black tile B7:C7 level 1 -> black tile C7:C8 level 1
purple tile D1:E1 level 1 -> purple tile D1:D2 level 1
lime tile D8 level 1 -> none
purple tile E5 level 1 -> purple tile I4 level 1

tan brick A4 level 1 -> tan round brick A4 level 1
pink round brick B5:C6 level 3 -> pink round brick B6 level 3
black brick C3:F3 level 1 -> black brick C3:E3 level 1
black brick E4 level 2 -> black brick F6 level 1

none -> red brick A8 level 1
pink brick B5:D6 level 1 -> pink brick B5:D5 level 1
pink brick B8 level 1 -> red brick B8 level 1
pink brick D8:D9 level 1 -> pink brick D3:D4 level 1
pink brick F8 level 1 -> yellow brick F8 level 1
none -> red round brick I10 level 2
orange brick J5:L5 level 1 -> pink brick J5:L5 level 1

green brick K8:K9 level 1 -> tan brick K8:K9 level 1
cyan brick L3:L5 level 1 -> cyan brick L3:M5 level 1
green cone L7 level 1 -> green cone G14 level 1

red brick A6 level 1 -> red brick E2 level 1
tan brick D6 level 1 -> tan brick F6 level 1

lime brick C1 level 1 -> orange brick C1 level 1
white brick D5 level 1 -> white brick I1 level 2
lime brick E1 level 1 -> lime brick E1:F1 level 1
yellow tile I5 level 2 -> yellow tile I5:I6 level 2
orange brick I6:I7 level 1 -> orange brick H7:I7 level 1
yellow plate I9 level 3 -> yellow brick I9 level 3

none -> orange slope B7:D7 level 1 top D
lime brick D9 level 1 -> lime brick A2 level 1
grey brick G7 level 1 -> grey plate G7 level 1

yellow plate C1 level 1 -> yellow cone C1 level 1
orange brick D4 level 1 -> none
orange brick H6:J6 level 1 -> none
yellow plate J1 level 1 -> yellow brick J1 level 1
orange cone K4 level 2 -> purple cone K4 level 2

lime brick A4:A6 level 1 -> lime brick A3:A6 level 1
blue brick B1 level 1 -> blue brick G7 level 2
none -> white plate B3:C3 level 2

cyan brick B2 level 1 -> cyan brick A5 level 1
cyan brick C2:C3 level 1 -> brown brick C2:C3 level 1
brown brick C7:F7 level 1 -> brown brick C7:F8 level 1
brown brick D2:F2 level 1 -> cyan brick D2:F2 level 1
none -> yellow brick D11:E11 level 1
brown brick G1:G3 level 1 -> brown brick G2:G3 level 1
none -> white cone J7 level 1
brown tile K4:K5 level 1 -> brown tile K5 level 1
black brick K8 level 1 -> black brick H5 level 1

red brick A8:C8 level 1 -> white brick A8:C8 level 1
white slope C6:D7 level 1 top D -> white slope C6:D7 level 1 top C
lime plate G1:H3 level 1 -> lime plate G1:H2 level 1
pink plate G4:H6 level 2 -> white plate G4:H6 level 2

* **Your goal**
Print the whole listing above exactly, please.

* **Written solution**
black tile B7:C7 level 1 -> black tile C7:C8 level 1
purple tile D1:E1 level 1 -> purple tile D1:D2 level 1
lime tile D8 level 1 -> none
purple tile E5 level 1 -> purple tile I4 level 1

tan brick A4 level 1 -> tan round brick A4 level 1
pink round brick B5:C6 level 3 -> pink round brick B6 level 3
black brick C3:F3 level 1 -> black brick C3:E3 level 1
black brick E4 level 2 -> black brick F6 level 1

none -> red brick A8 level 1
pink brick B5:D6 level 1 -> pink brick B5:D5 level 1
pink brick B8 level 1 -> red brick B8 level 1
pink brick D8:D9 level 1 -> pink brick D3:D4 level 1
pink brick F8 level 1 -> yellow brick F8 level 1
none -> red round brick I10 level 2
orange brick J5:L5 level 1 -> pink brick J5:L5 level 1

green brick K8:K9 level 1 -> tan brick K8:K9 level 1
cyan brick L3:L5 level 1 -> cyan brick L3:M5 level 1
green cone L7 level 1 -> green cone G14 level 1

red brick A6 level 1 -> red brick E2 level 1
tan brick D6 level 1 -> tan brick F6 level 1

lime brick C1 level 1 -> orange brick C1 level 1
white brick D5 level 1 -> white brick I1 level 2
lime brick E1 level 1 -> lime brick E1:F1 level 1
yellow tile I5 level 2 -> yellow tile I5:I6 level 2
orange brick I6:I7 level 1 -> orange brick H7:I7 level 1
yellow plate I9 level 3 -> yellow brick I9 level 3

none -> orange slope B7:D7 level 1 top D
lime brick D9 level 1 -> lime brick A2 level 1
grey brick G7 level 1 -> grey plate G7 level 1

yellow plate C1 level 1 -> yellow cone C1 level 1
orange brick D4 level 1 -> none
orange brick H6:J6 level 1 -> none
yellow plate J1 level 1 -> yellow brick J1 level 1
orange cone K4 level 2 -> purple cone K4 level 2

lime brick A4:A6 level 1 -> lime brick A3:A6 level 1
blue brick B1 level 1 -> blue brick G7 level 2
none -> white plate B3:C3 level 2

cyan brick B2 level 1 -> cyan brick A5 level 1
cyan brick C2:C3 level 1 -> brown brick C2:C3 level 1
brown brick C7:F7 level 1 -> brown brick C7:F8 level 1
brown brick D2:F2 level 1 -> cyan brick D2:F2 level 1
none -> yellow brick D11:E11 level 1
brown brick G1:G3 level 1 -> brown brick G2:G3 level 1
none -> white cone J7 level 1
brown tile K4:K5 level 1 -> brown tile K5 level 1
black brick K8 level 1 -> black brick H5 level 1

red brick A8:C8 level 1 -> white brick A8:C8 level 1
white slope C6:D7 level 1 top D -> white slope C6:D7 level 1 top C
lime plate G1:H3 level 1 -> lime plate G1:H2 level 1
pink plate G4:H6 level 2 -> white plate G4:H6 level 2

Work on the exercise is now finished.